§ Goal of the exercise
What is needed is each line of the data below that holds the string "DIGITS".

[Opening Recorded information section]

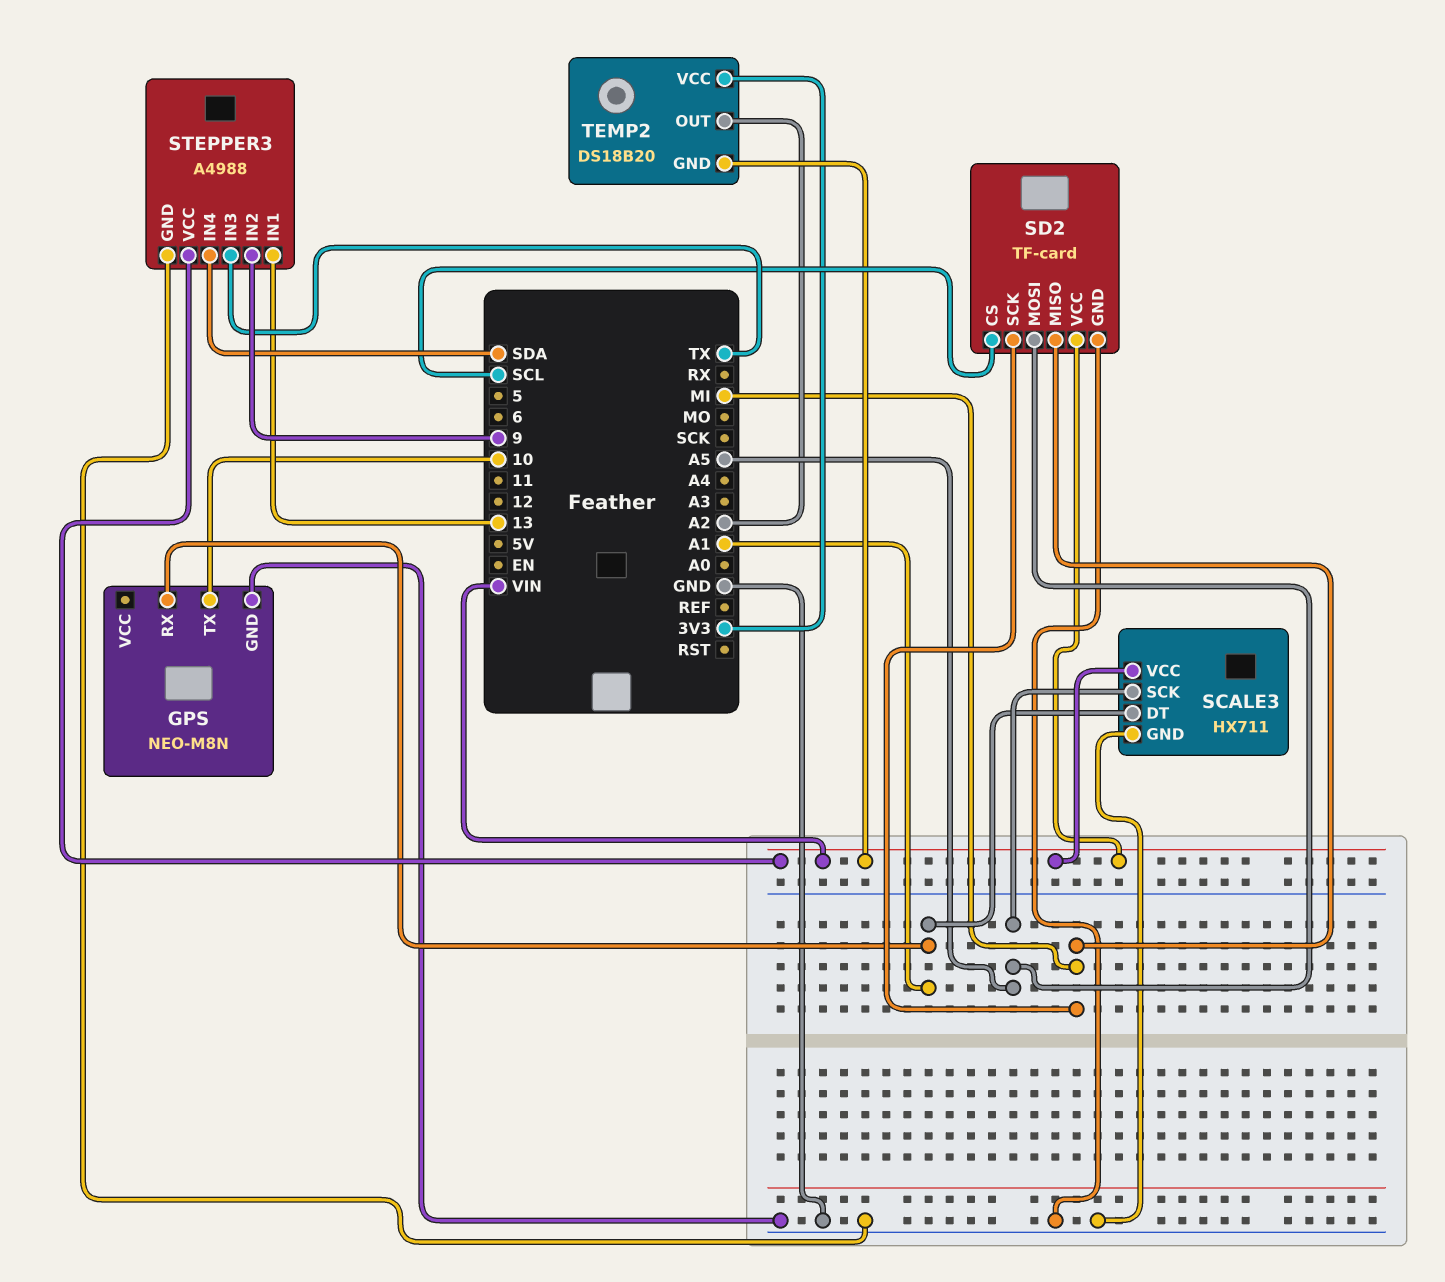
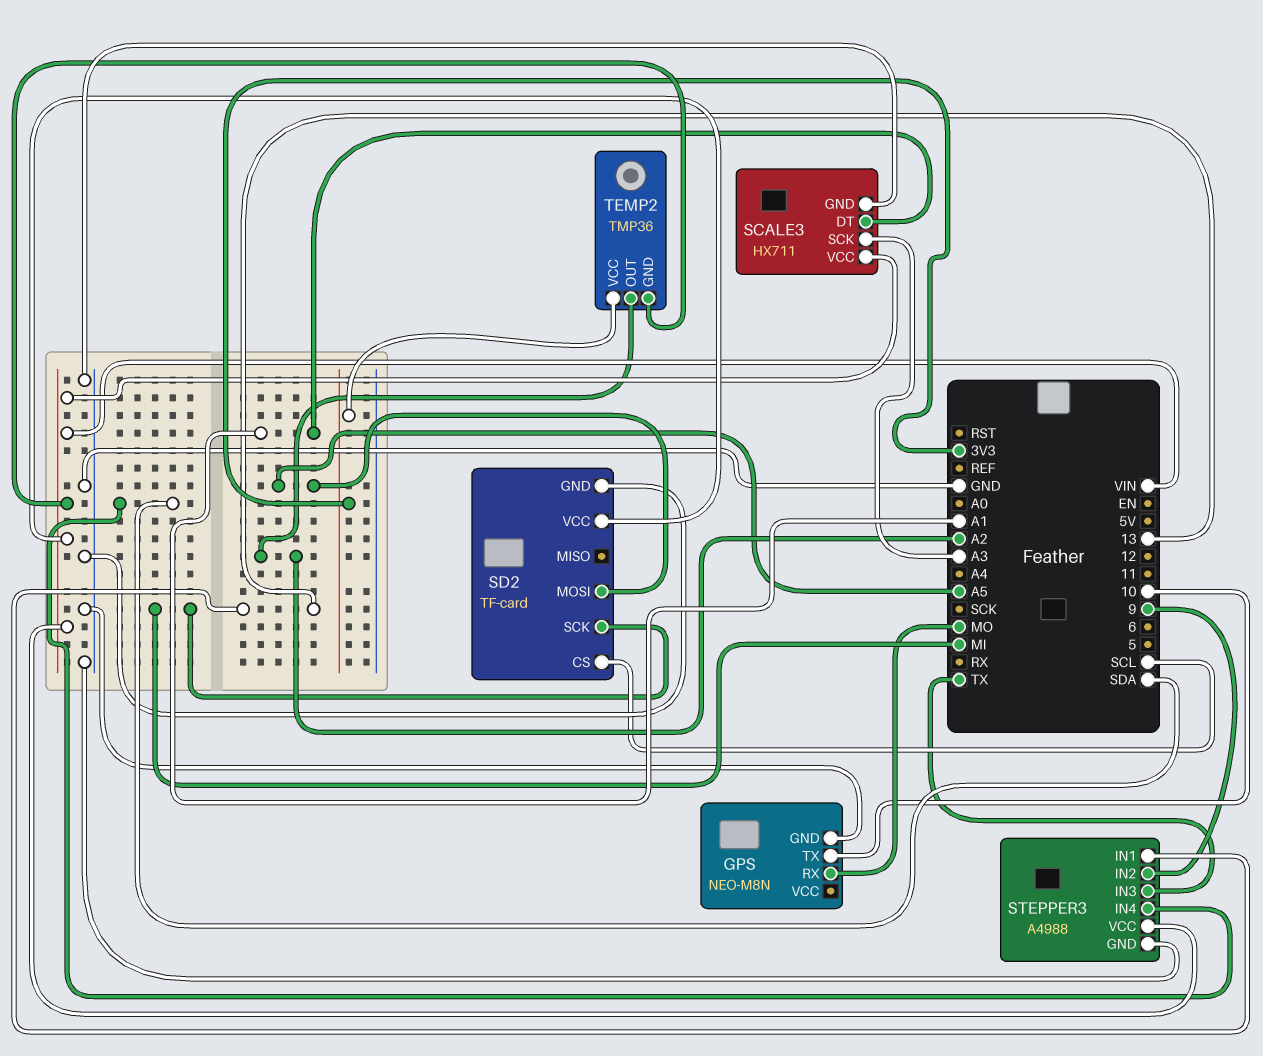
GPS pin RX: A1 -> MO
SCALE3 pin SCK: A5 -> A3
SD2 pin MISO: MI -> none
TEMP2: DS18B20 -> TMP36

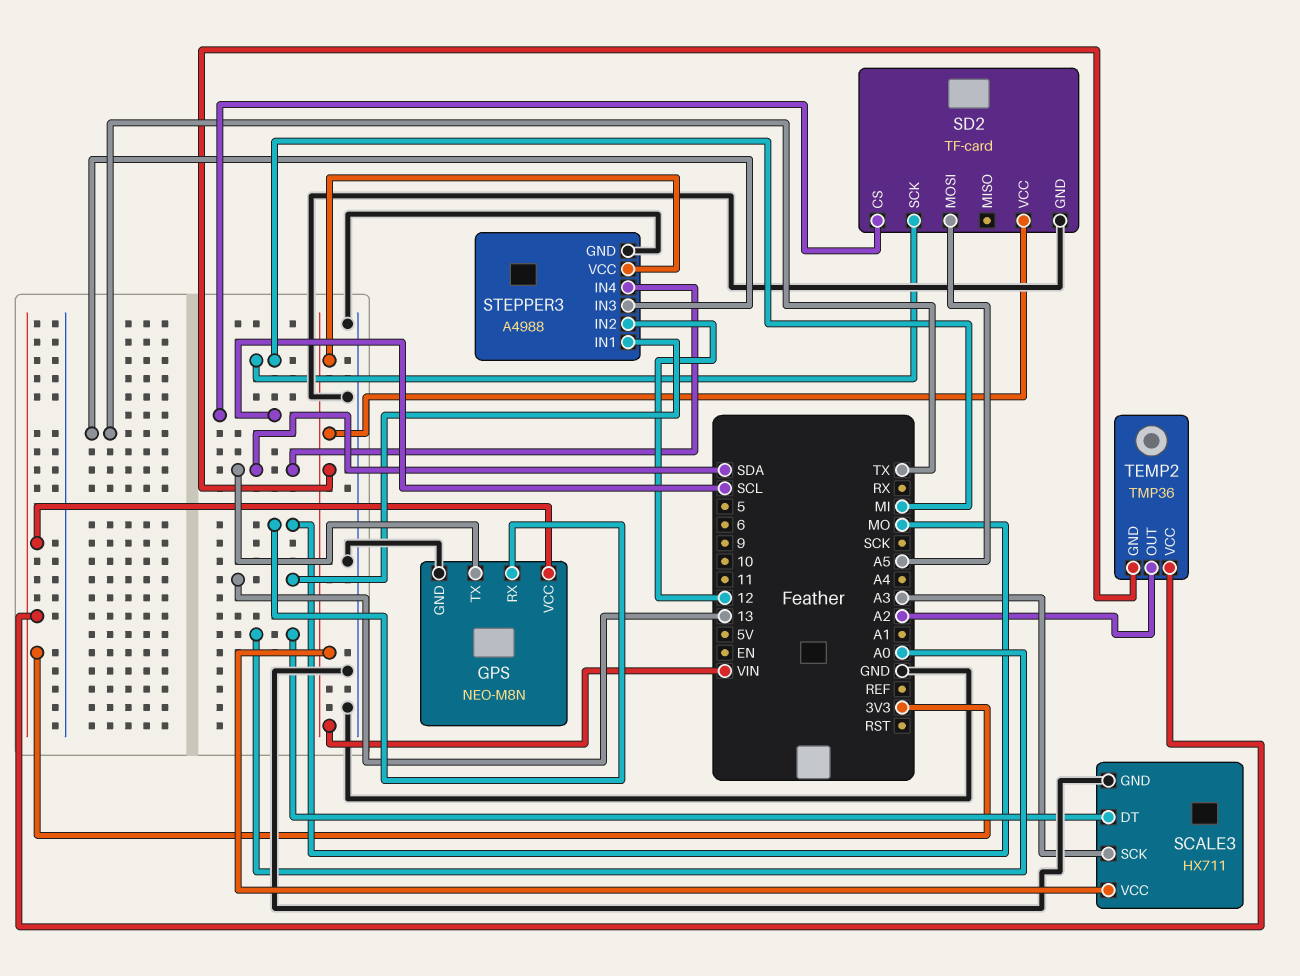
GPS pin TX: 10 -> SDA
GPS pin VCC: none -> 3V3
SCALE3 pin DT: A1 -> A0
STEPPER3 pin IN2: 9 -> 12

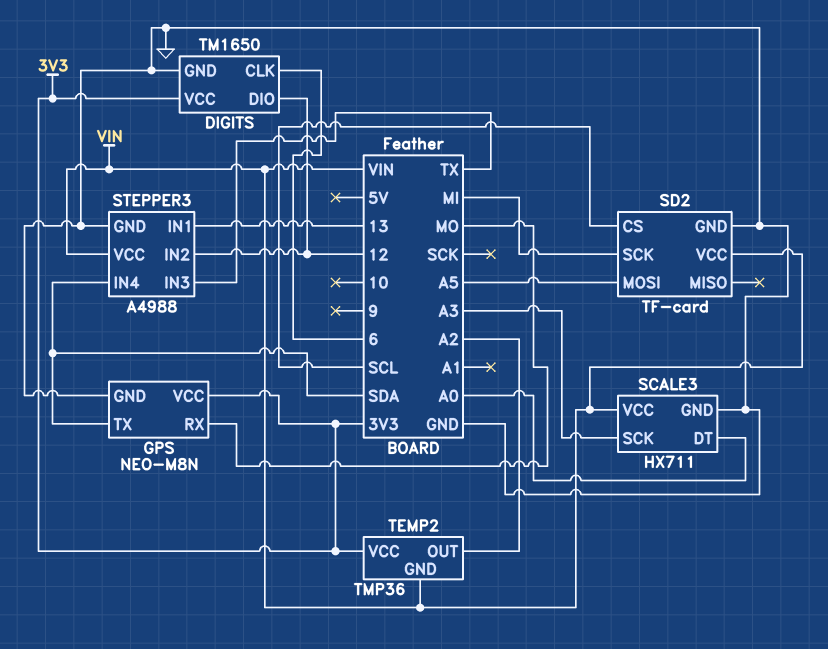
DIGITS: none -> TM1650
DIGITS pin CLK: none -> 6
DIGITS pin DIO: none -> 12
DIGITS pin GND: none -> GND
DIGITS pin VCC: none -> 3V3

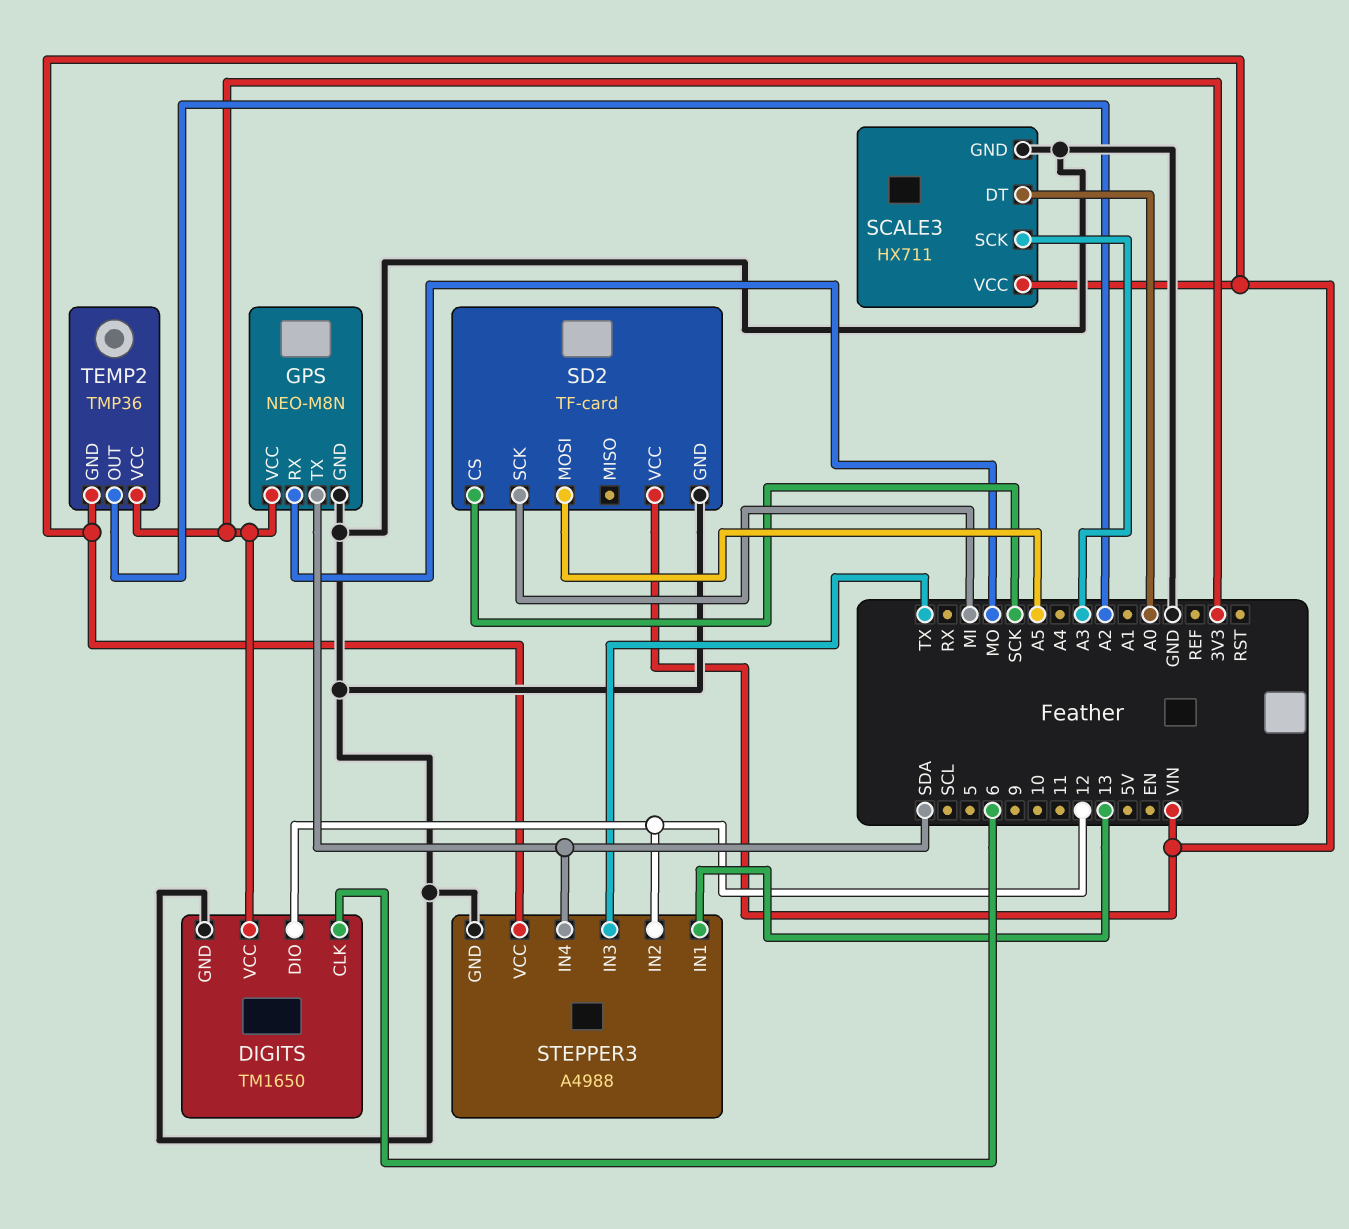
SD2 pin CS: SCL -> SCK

[Closing Recorded information section]
[Opening Recorded information section]

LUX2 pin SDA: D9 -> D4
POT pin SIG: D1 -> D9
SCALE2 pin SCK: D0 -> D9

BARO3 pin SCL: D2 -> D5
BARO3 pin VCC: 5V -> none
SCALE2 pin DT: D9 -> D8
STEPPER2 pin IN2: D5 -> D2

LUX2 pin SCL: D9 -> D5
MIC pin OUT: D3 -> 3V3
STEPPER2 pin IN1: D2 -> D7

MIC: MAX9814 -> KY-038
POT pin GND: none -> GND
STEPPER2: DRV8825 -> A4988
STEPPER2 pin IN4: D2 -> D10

[Closing Recorded information section]
[Opening Recorded information section]

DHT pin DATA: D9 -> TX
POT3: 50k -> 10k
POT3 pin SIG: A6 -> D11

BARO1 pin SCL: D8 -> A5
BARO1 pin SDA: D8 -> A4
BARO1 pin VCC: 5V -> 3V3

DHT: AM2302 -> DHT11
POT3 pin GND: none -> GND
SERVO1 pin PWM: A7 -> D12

[Closing Recorded information section]

§ Answer to the exercise
DIGITS: none -> TM1650
DIGITS pin CLK: none -> 6
DIGITS pin DIO: none -> 12
DIGITS pin GND: none -> GND
DIGITS pin VCC: none -> 3V3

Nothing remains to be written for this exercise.